- Work required: Word for word, copy the data that follows and skip its pictures.

** Opening Dataset section block **

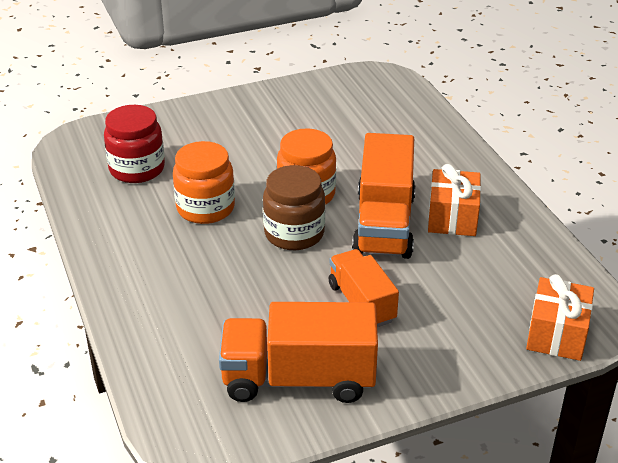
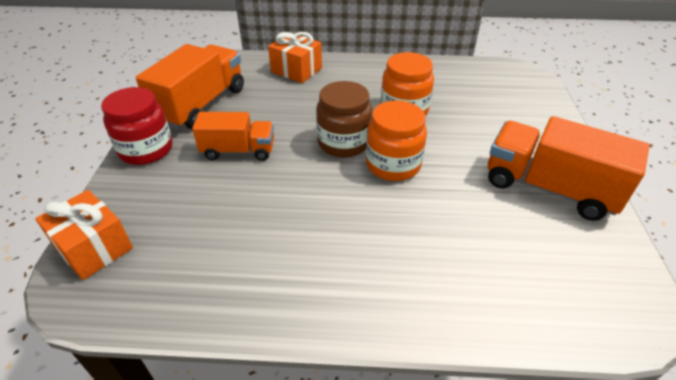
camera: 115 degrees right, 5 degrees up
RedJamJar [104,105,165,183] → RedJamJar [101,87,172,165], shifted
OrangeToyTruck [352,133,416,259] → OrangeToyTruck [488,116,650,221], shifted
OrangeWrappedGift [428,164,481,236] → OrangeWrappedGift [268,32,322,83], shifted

** Closing Dataset section block **

- Written solution:
camera: 115 degrees right, 5 degrees up
RedJamJar [104,105,165,183] → RedJamJar [101,87,172,165], shifted
OrangeToyTruck [352,133,416,259] → OrangeToyTruck [488,116,650,221], shifted
OrangeWrappedGift [428,164,481,236] → OrangeWrappedGift [268,32,322,83], shifted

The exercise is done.